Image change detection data
########
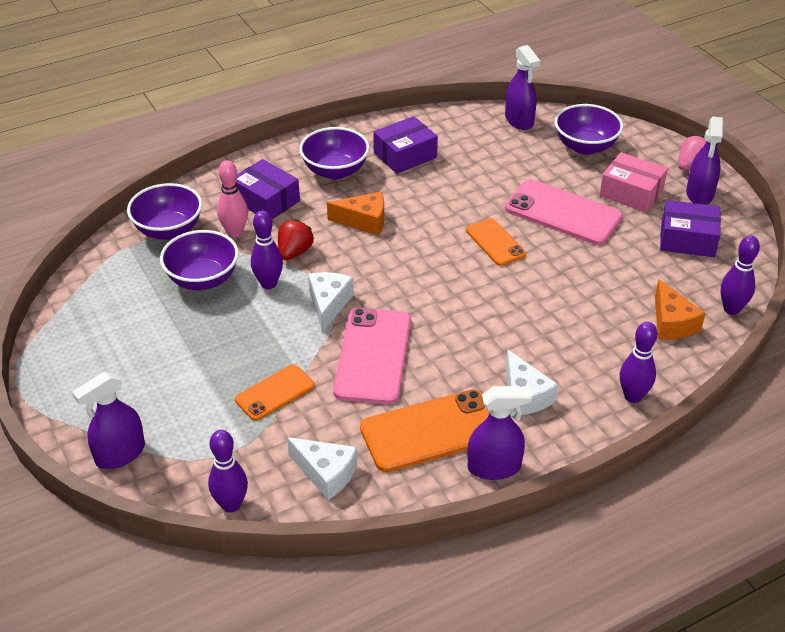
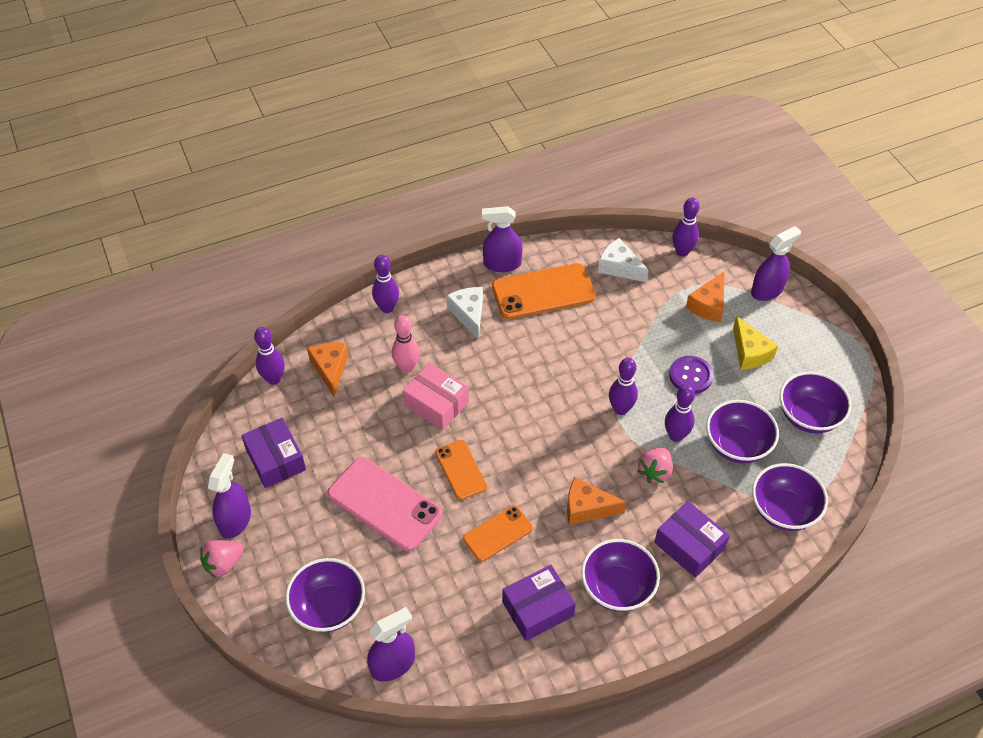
camera: 175 degrees left, 10 degrees up
(115, 310) = (808, 416): none -> purple bowl
(165, 373) = (750, 352): none -> yellow cheese
(206, 428) = (708, 305): none -> orange cheese
(235, 232) = (716, 502): pink bowling pin -> pink bowling pin (407, 367)
(243, 342) = (690, 376): none -> purple button
(275, 393) = (660, 329): orange phone -> orange phone (498, 533)
(294, 252) = (654, 472): red strawberry -> pink strawberry
(328, 304) = (620, 409): white cheese -> purple bowling pin
(373, 356) = (583, 356): pink phone -> none
(519, 120) = (393, 664): purple spray bottle -> purple spray bottle turned 75 degrees clockwise
(631, 193) = (305, 528): pink box -> pink box (436, 403)
(687, 239) = (276, 460): purple box -> purple box turned 45 degrees clockwise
########
What you have to do >>
Look for the string "turned" in the records, and copy every line where it is found.

Written response >>
(519, 120) = (393, 664): purple spray bottle -> purple spray bottle turned 75 degrees clockwise
(687, 239) = (276, 460): purple box -> purple box turned 45 degrees clockwise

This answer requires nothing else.